*TASK DESCRIPTION:*
Your task is to restate word for word the line containing "brown cube [702,208,763,277]" and each line that follows it in the listing, and only those.

((

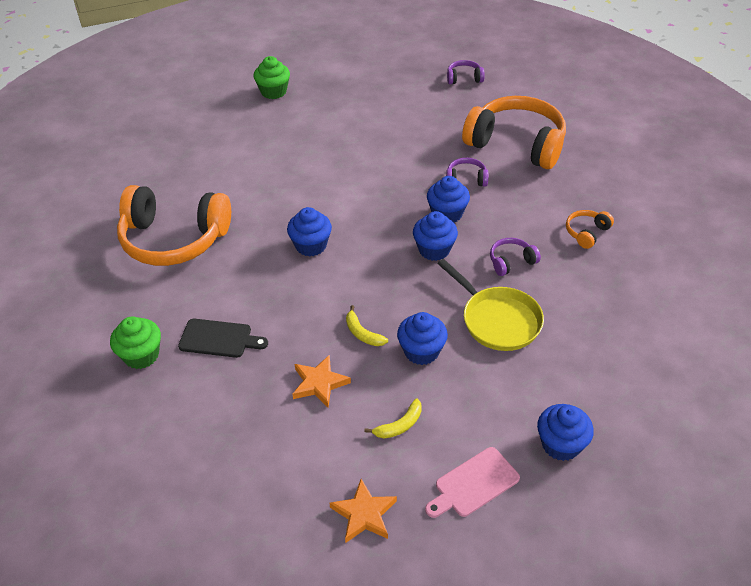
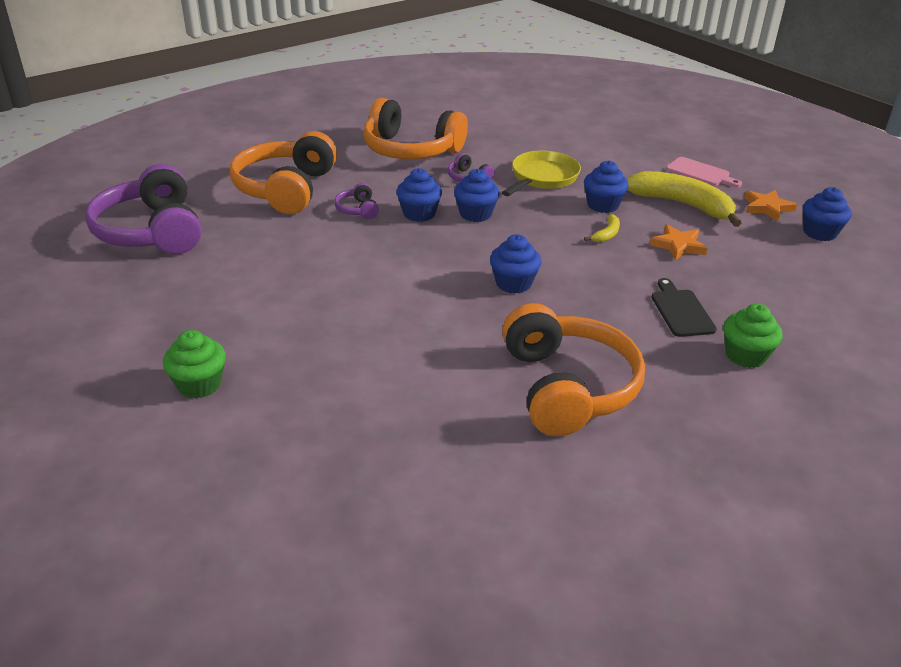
camera: 110 degrees left, 10 degrees down
yellow banana [364,398,422,438] -> yellow banana [627,171,741,227], size x2.28
purple headphones [447,60,485,84] -> purple headphones [85,164,201,255], size x2.38
blue cupcake [537,404,594,461] -> blue cupcake moved to [803,187,852,241]
orange headphones [566,210,614,249] -> orange headphones [363,98,468,159], size x2.38

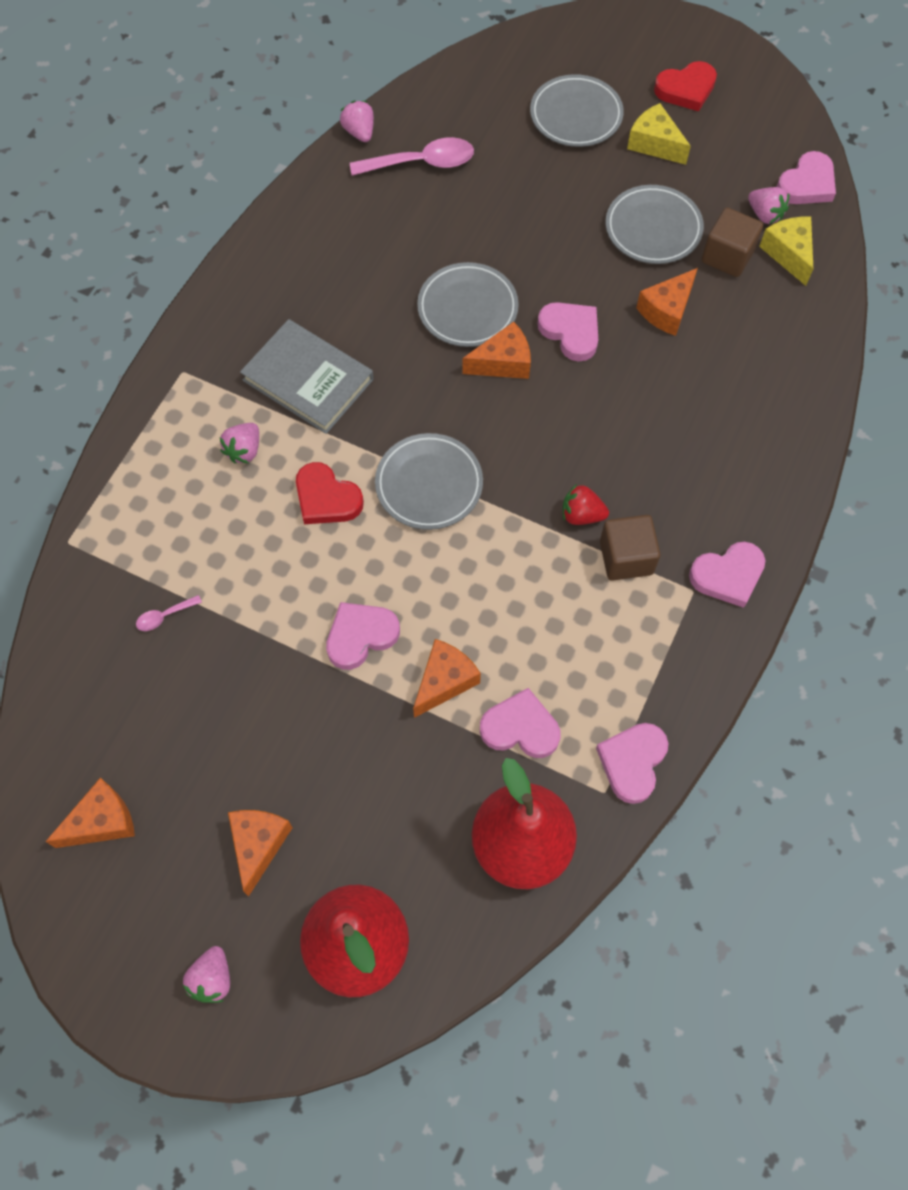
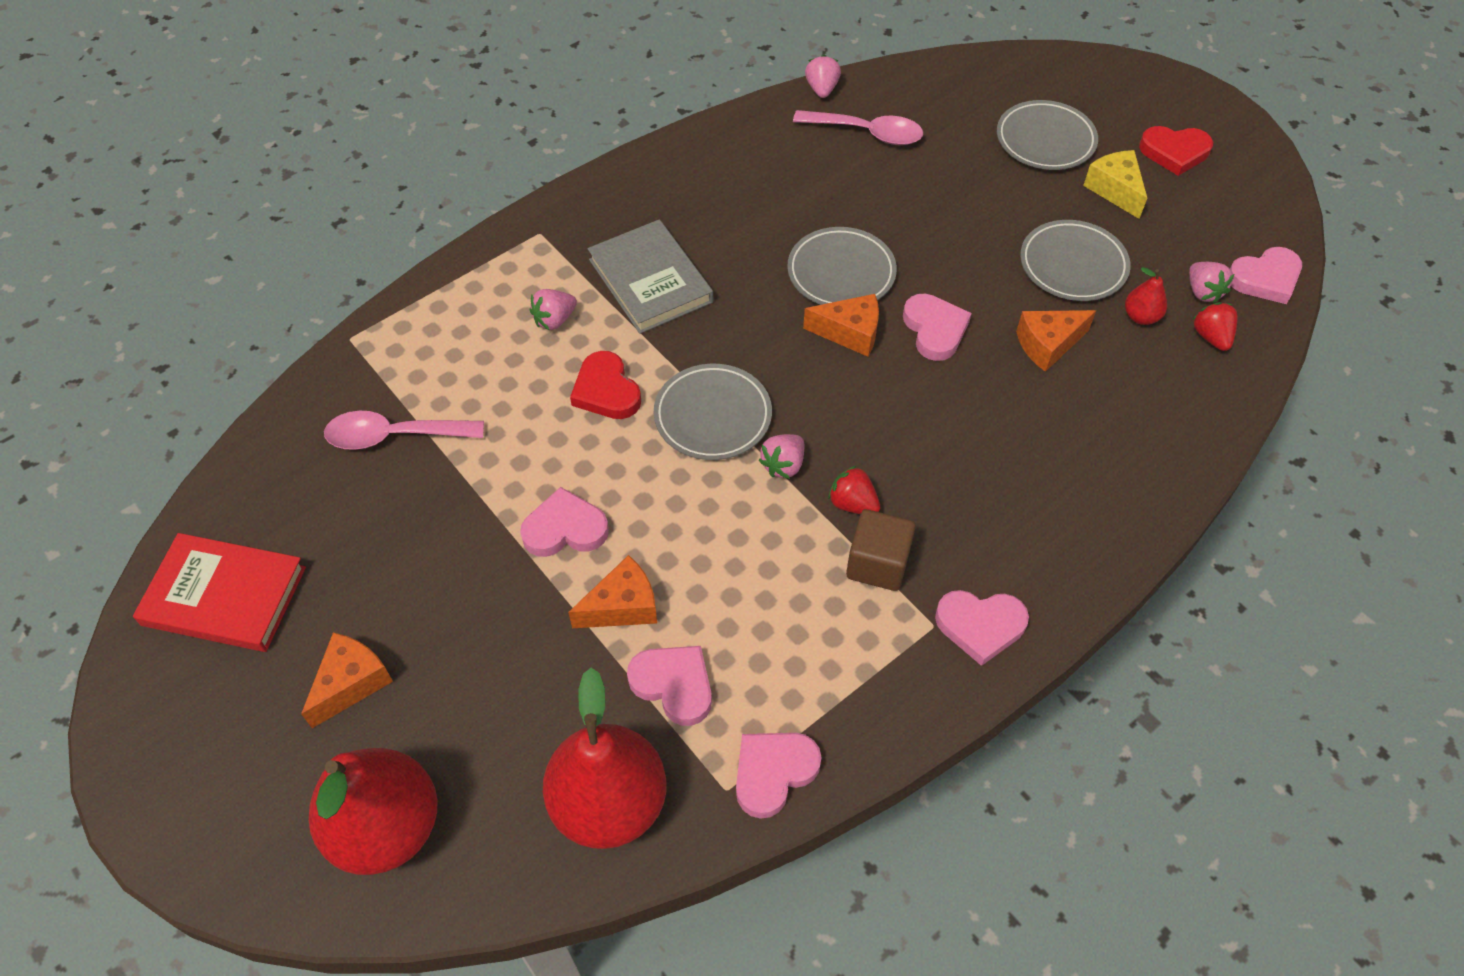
camera: 25 degrees right, 10 degrees down
orange cheese [45,778,135,848] -> red book [133,533,306,652]
pink spoon [136,595,202,631] -> pink spoon [324,411,484,450], size x2.17
pink strawberry [183,946,230,1003] -> pink strawberry moved to [759,434,804,479]
brown cube [702,208,763,277] -> red pear [1125,267,1167,325]
yellow cheese [759,217,813,286] -> red strawberry [1192,302,1238,351]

))

*ANSWER FOR THE TASK:*
brown cube [702,208,763,277] -> red pear [1125,267,1167,325]
yellow cheese [759,217,813,286] -> red strawberry [1192,302,1238,351]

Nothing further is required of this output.